● Your assignment
Report every line from the following entries that contains the string "none".

(Collected data entries)
=-=-=-=-=

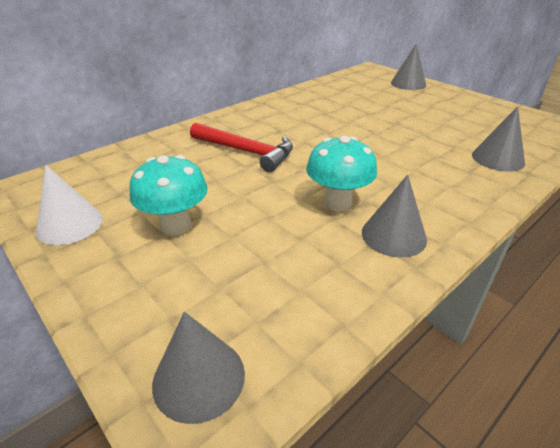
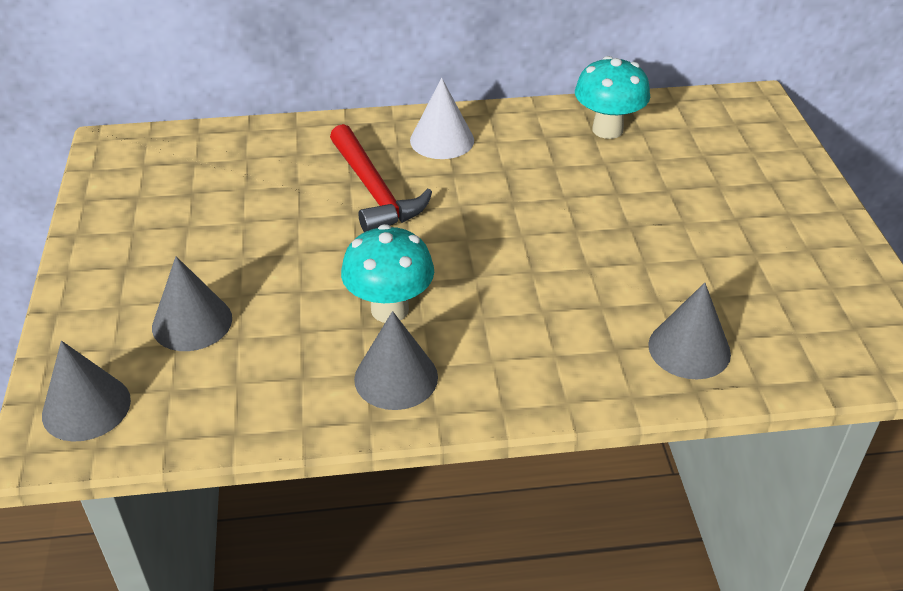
camera: 35 degrees right, 5 degrees up
white cone [36,165,103,245] -> white cone moved to [410,78,474,159]
turquoise mushroom [129,155,208,235] -> turquoise mushroom moved to [575,56,650,139]
grey cone [391,43,426,90] -> grey cone moved to [152,256,232,351]

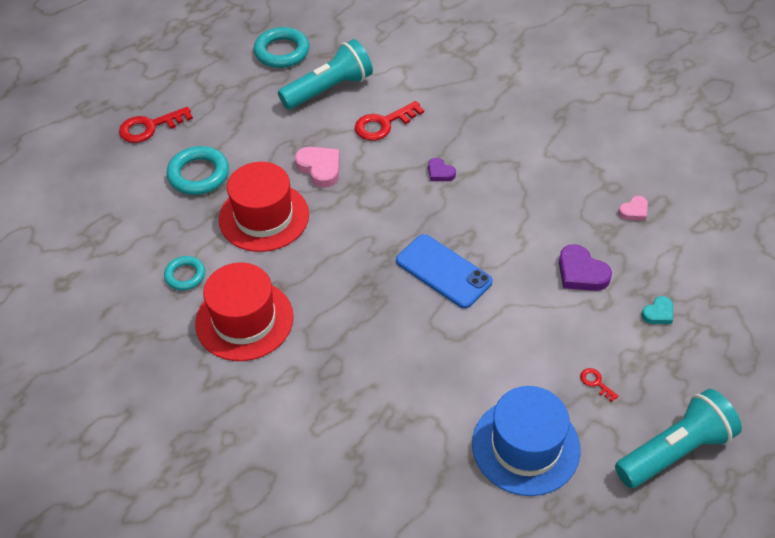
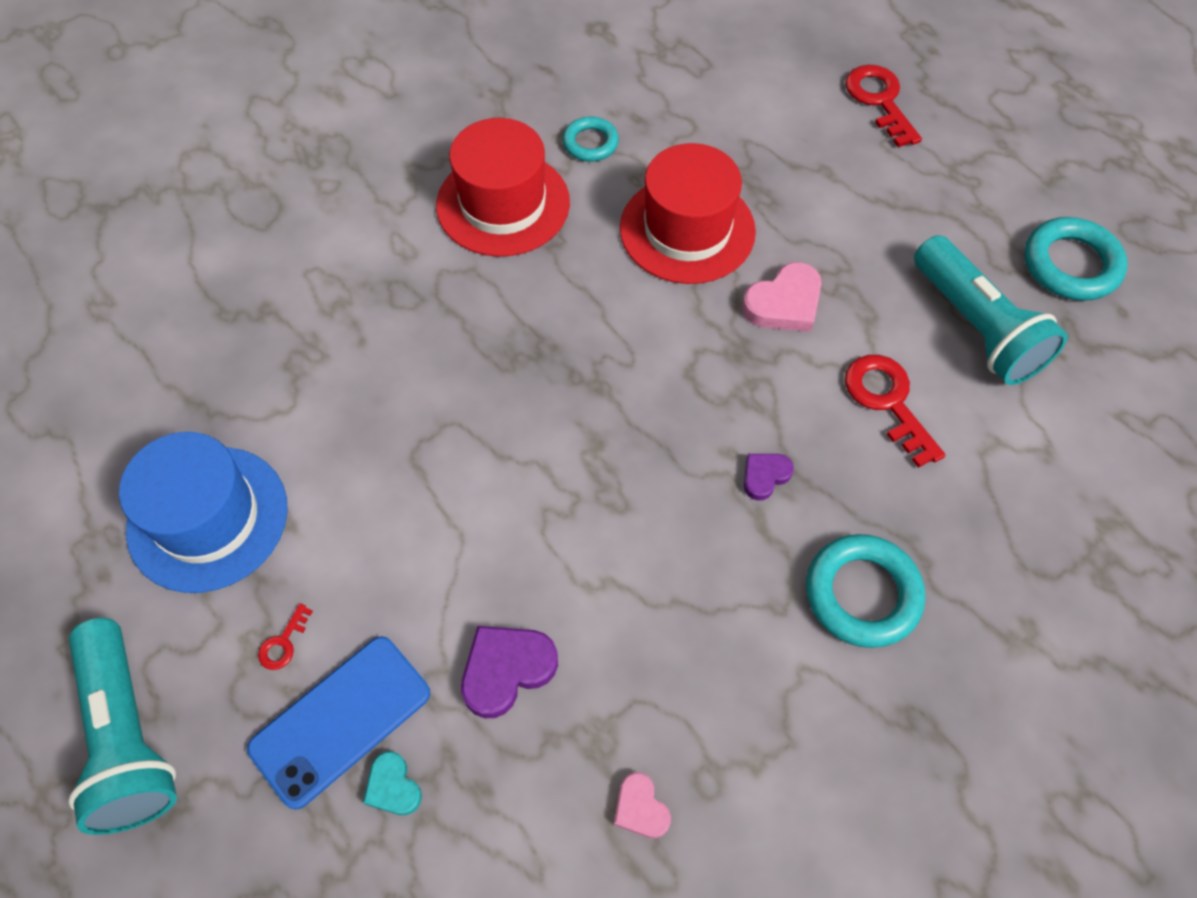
camera: 95 degrees right, 10 degrees up
turquoise ring [166,146,229,195] -> turquoise ring moved to [806,534,925,648]
blue phone [396,234,493,309] -> blue phone moved to [247,636,430,810]
red key [580,368,619,402] -> red key turned 150 degrees clockwise [258,603,313,670]

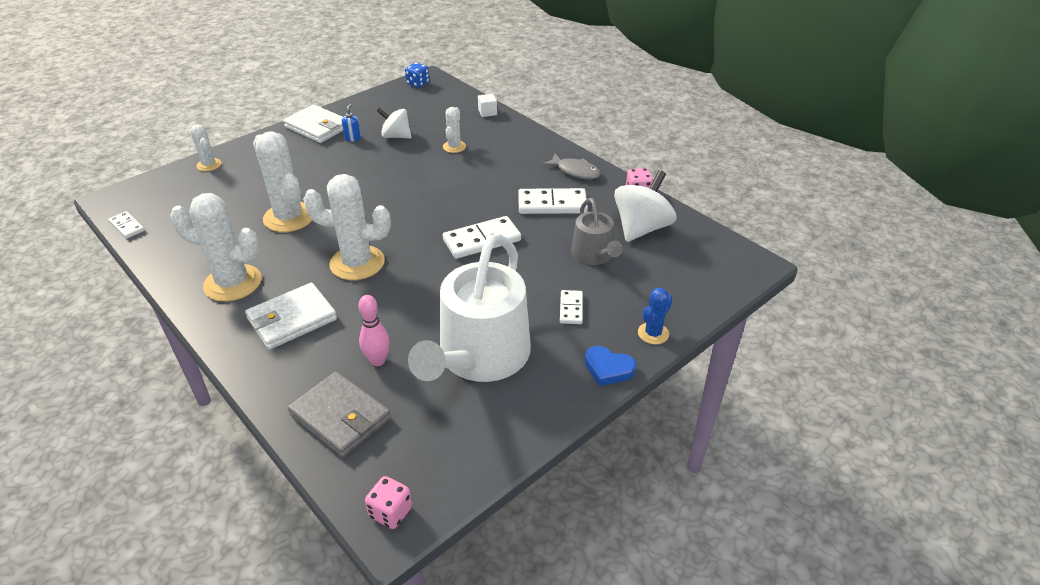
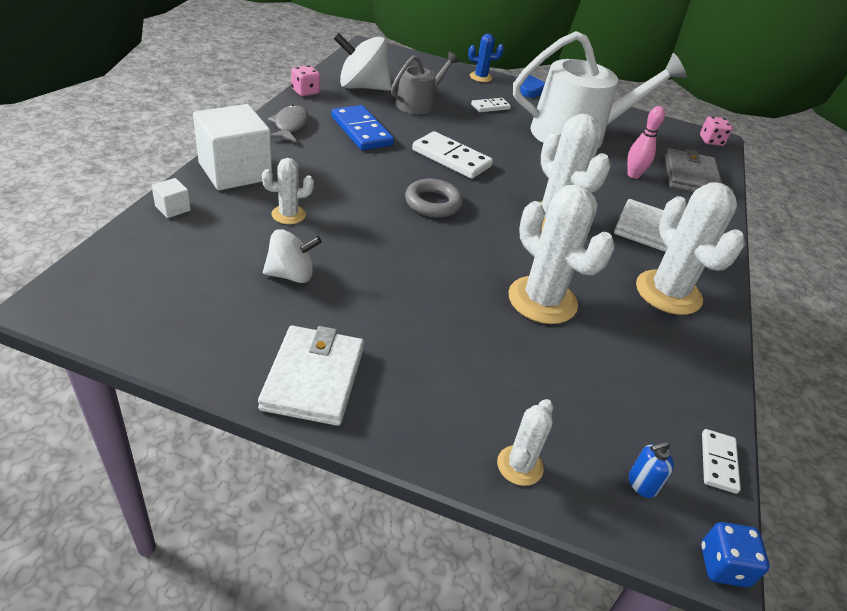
camera: 125 degrees left, 0 degrees up
white cactus [253,131,312,232] -> white cactus turned 60 degrees counterclockwise [508,185,615,324]
blue soap dispenser [342,104,361,142] -> blue soap dispenser moved to [629,441,674,498]
white spinning top [377,108,412,139] -> white spinning top turned 90 degrees counterclockwise [263,229,322,283]
blue dice [405,62,429,88] -> blue dice moved to [701,522,769,587]
white domino [518,188,588,214] -> blue domino [331,105,394,150]
none -> white cube [193,104,272,190]
none -> grey ring [405,179,463,218]

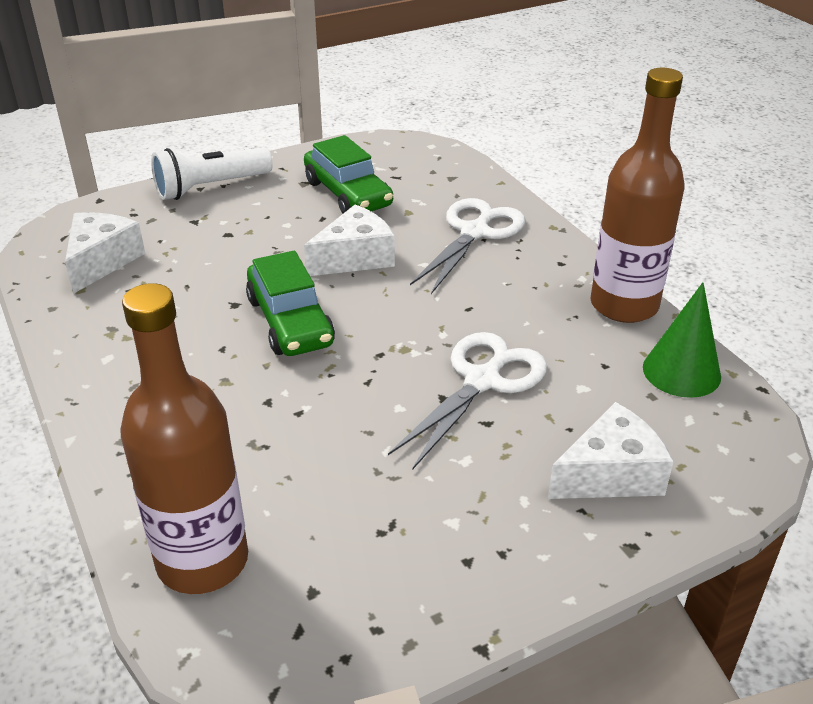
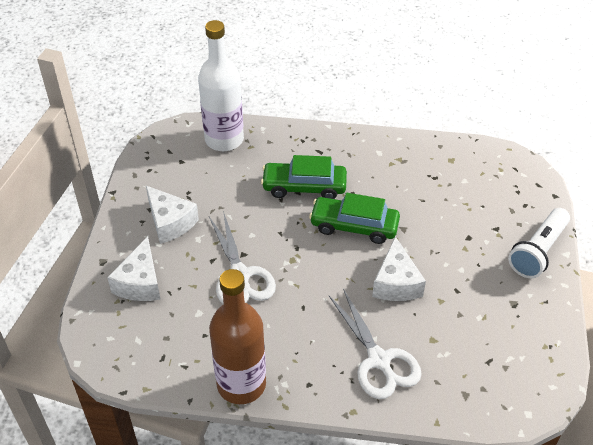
camera: 125 degrees right, 10 degrees up
white cheese [65,212,145,294] -> white cheese moved to [146,186,199,244]
brown bottle [120,283,248,594] -> white bottle [198,20,244,151]
white flashlight [151,147,273,200] -> white flashlight turned 150 degrees counterclockwise [508,208,570,278]
green car [304,135,393,214] -> green car moved to [261,155,347,199]
green cone [643,282,721,398] -> none

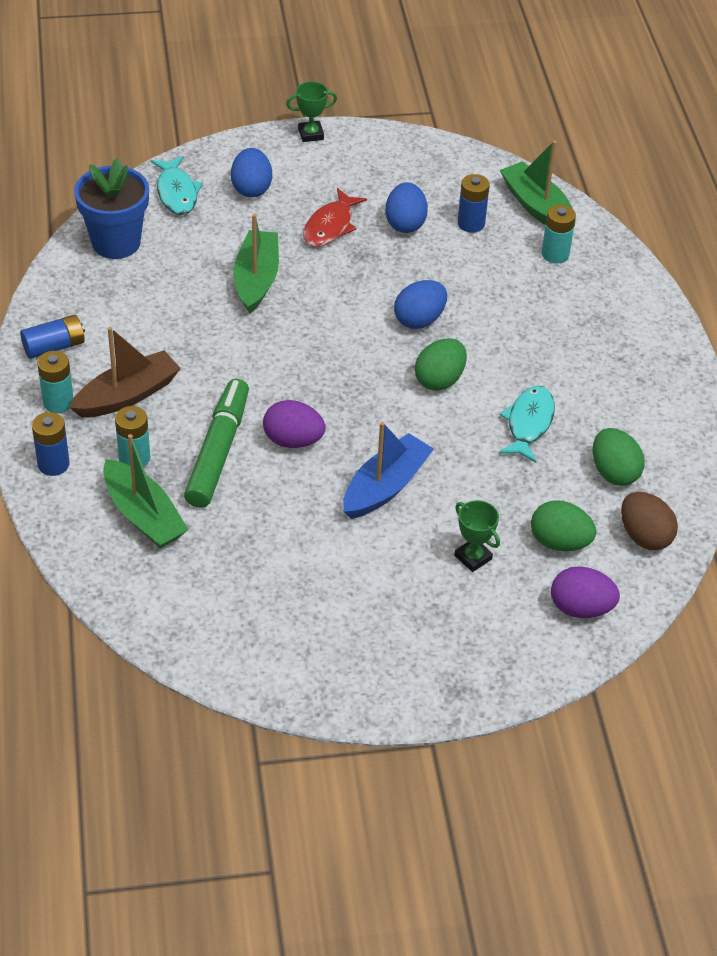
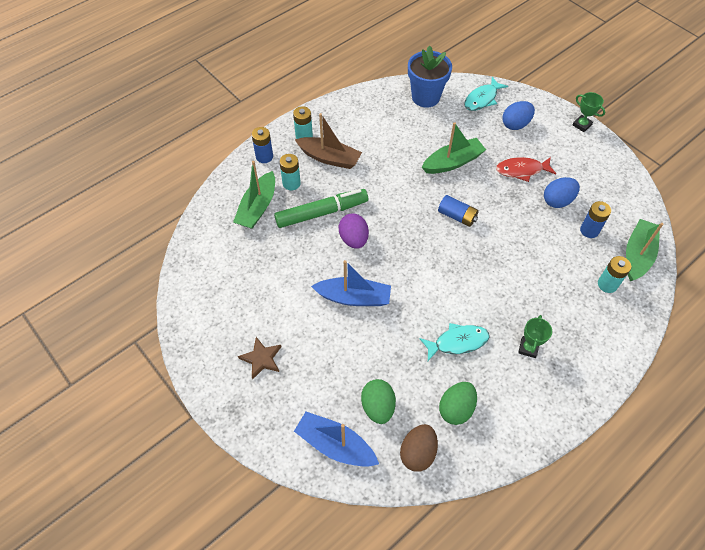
camera: 60 degrees right, 10 degrees up
blue battery [20,315,85,359] -> blue battery moved to [438,195,479,227]
blue egg [394,280,447,329] -> none
green egg [415,338,467,391] -> none
green trophy [454,500,500,572] -> green trophy moved to [518,315,552,358]
purple egg [551,566,620,618] -> blue boat [294,412,379,467]
none -> brown star [238,337,281,380]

=-=-=-=-=

● Final answer
none -> white cube [193,104,272,190]
none -> grey ring [405,179,463,218]
green cone [643,282,721,398] -> none
blue egg [394,280,447,329] -> none
green egg [415,338,467,391] -> none
none -> brown star [238,337,281,380]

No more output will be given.